◆ **Instructions to follow**: Print, character for character, the stretch of lines that opens with the line containing "The image size is (853, 640)." and closes with the line containing "Point (815, 214) is in front.", both of those lines included.

◆ **Extracted data**:

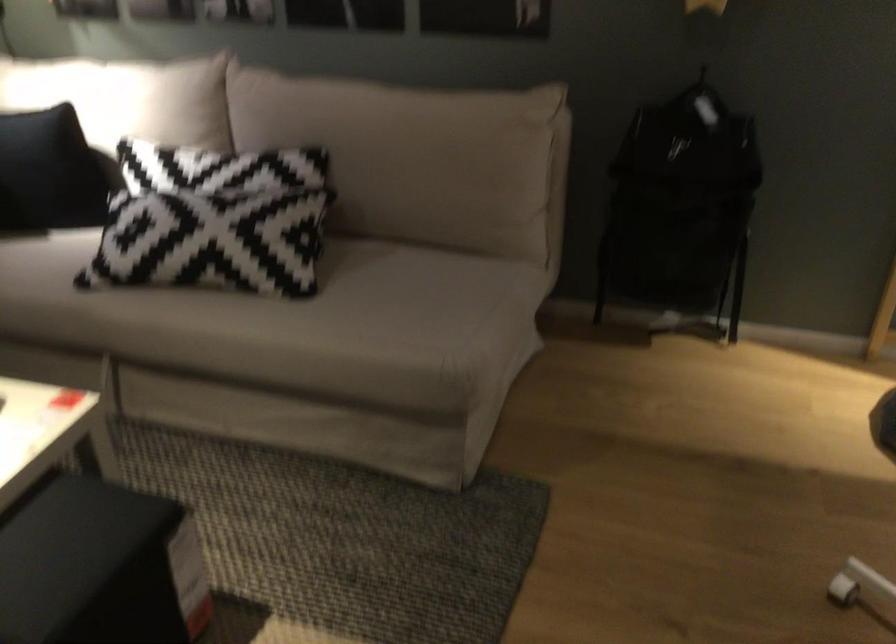
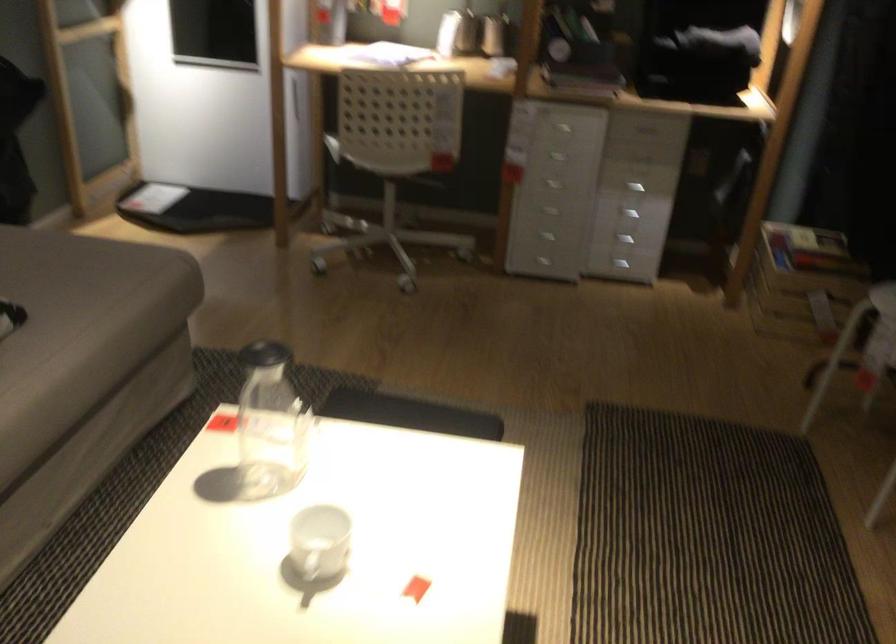
The point at (x=92, y=444) is marked in the first image. Where is the corresponding point in the second image?

(270, 424)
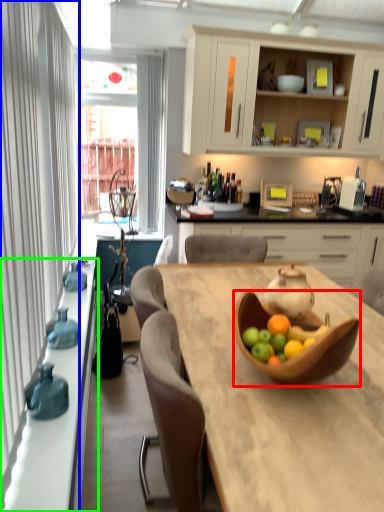
Question: Estimate the real-world distances between objects in this image. Which object is farther from tableware (highlighted by a red box), curtain (highlighted by a blue box) or countertop (highlighted by a green box)?

Choices:
 (A) curtain
 (B) countertop

Answer: (A)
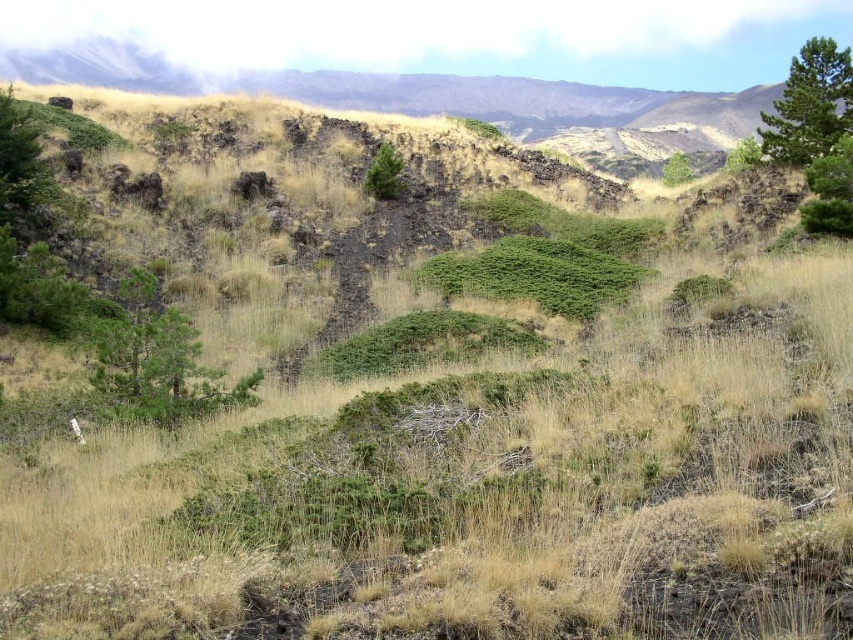
Is point (851, 58) farther from camera compared to point (393, 163)?

No, (851, 58) is closer to viewer.

Is point (827, 72) behind point (364, 188)?

No, (827, 72) is closer to viewer.

The image size is (853, 640). Find the location of `green textured tree at upper right`. green textured tree at upper right is located at coordinates (810, 104).

Which is in front, point (399, 163) or point (682, 173)?

Point (399, 163) is more forward.

This screenshot has height=640, width=853. What are the coordinates of `green textured tree at center` in the screenshot? It's located at (384, 173).

Find the location of a particular element. green textured tree at center is located at coordinates (384, 173).

Which is in front, point (816, 68) or point (815, 214)?

Point (815, 214) is in front.

Is green textured tree at upper right shorter than green leafy tree at right?

In fact, green textured tree at upper right may be taller than green leafy tree at right.

What do you see at coordinates (810, 104) in the screenshot? Image resolution: width=853 pixels, height=640 pixels. I see `green textured tree at upper right` at bounding box center [810, 104].

Where is `green textured tree at upper right`? This screenshot has width=853, height=640. green textured tree at upper right is located at coordinates (810, 104).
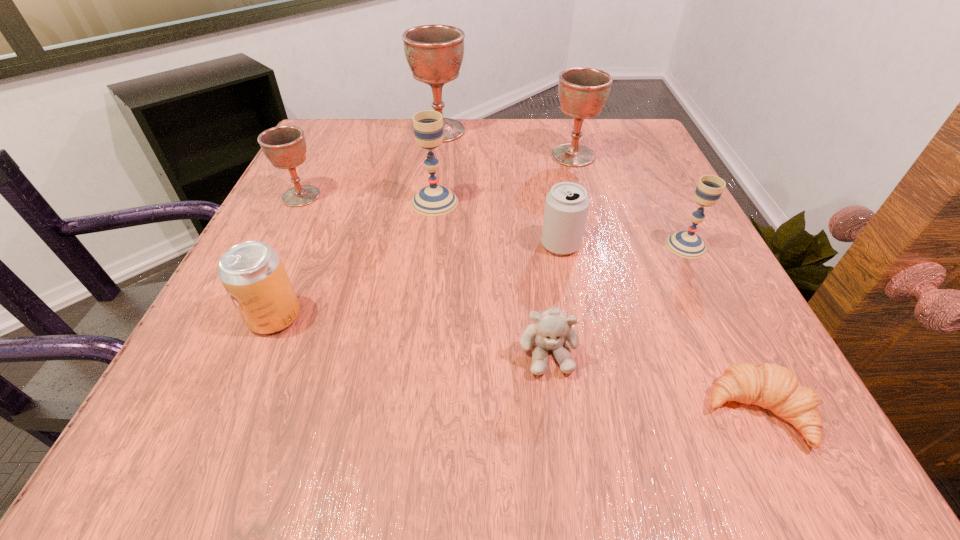
This screenshot has height=540, width=960. Find the location of `the biggest brown chalice`. the biggest brown chalice is located at coordinates (434, 53).

I want to click on the tallest chalice, so click(434, 53).

Identify the location of the second chalice from right to left. The image size is (960, 540). (583, 91).

At what (x,y) coordinates should I click in order to perform the action: click on the second smallest brown chalice. Please return your answer as a coordinate pair (x, y). The width and height of the screenshot is (960, 540). Looking at the image, I should click on (583, 91).

Image resolution: width=960 pixels, height=540 pixels. In order to click on the bigger gray chalice in this screenshot , I will do `click(433, 200)`.

At what (x,y) coordinates should I click in order to perform the action: click on the left gray chalice. Please return your answer as a coordinate pair (x, y). The height and width of the screenshot is (540, 960). Looking at the image, I should click on (433, 200).

You are a GUI agent. You are given a task and a screenshot of the screen. Output one action in this format:
    pyautogui.click(x=<x>, y=<y>)
    Task: Click on the smallest brown chalice
    This screenshot has height=540, width=960.
    Given the screenshot: What is the action you would take?
    pyautogui.click(x=284, y=146)

Locate an element on the screen. The height and width of the screenshot is (540, 960). the nearest brown chalice is located at coordinates (284, 146).

This screenshot has height=540, width=960. Identify the location of the right gray chalice. (686, 244).

I want to click on the smaller gray chalice, so click(686, 244).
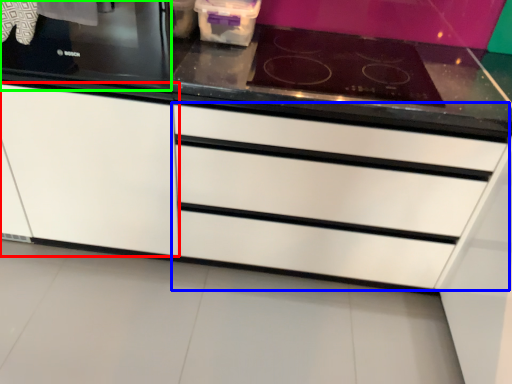
Question: Considering the real-world distances, which object is farthest from cabinetry (highlighted by a red box)? drawer (highlighted by a blue box) or home appliance (highlighted by a green box)?

Choices:
 (A) drawer
 (B) home appliance

Answer: (A)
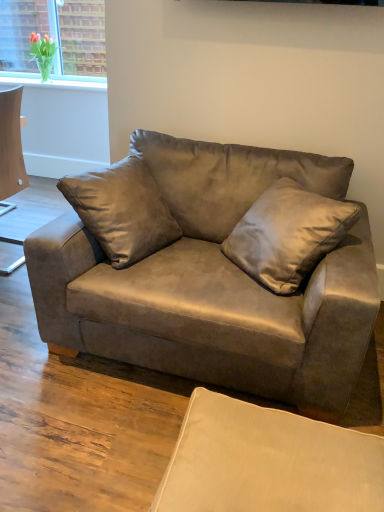
Find the location of a particular element. The height and width of the screenshot is (512, 384). vacant area situated to the left side of beige fabric swivel chair at lower right is located at coordinates (107, 436).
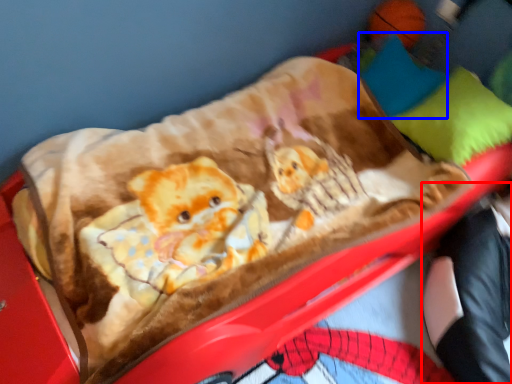
Question: Which of the following is the closest to the observer, couple (highlighted by a red box) or pillow (highlighted by a blue box)?

Choices:
 (A) couple
 (B) pillow

Answer: (A)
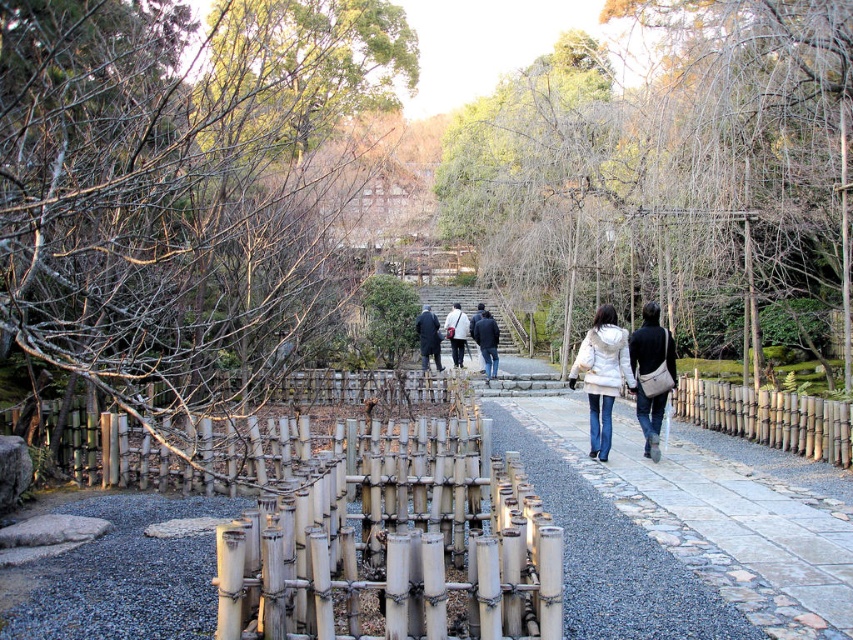
Can you confirm if bare branches at left is bigger than bamboo fence at right?

Yes, bare branches at left is bigger than bamboo fence at right.

Does bare branches at left have a lesser width compared to bamboo fence at right?

Incorrect, bare branches at left's width is not less than bamboo fence at right's.

Between point (120, 310) and point (849, 461), which one is positioned in front?

Positioned in front is point (120, 310).

Identify the location of bare branches at left. This screenshot has height=640, width=853. (180, 186).

Can you confirm if bamboo fence at right is positioned to the left of dark blue jeans at center?

Incorrect, bamboo fence at right is not on the left side of dark blue jeans at center.

Does bamboo fence at right have a smaller size compared to dark blue jeans at center?

Indeed, bamboo fence at right has a smaller size compared to dark blue jeans at center.

Identify the location of bamboo fence at right. (770, 417).

Is bare branches at center closer to the viewer compared to bamboo fence at right?

No.

Between bare branches at center and bamboo fence at right, which one is positioned lower?

bamboo fence at right is below.

Who is more distant from viewer, (561, 355) or (801, 454)?

The point (561, 355) is behind.

Where is `bare branches at center`? bare branches at center is located at coordinates point(672,172).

◆ **Reply**:
The image size is (853, 640). Find the location of `green textured tree at upper right`. green textured tree at upper right is located at coordinates (810, 104).

Which is in front, point (399, 163) or point (682, 173)?

Point (399, 163) is more forward.

This screenshot has height=640, width=853. What are the coordinates of `green textured tree at center` in the screenshot? It's located at (384, 173).

Find the location of a particular element. green textured tree at center is located at coordinates (384, 173).

Which is in front, point (816, 68) or point (815, 214)?

Point (815, 214) is in front.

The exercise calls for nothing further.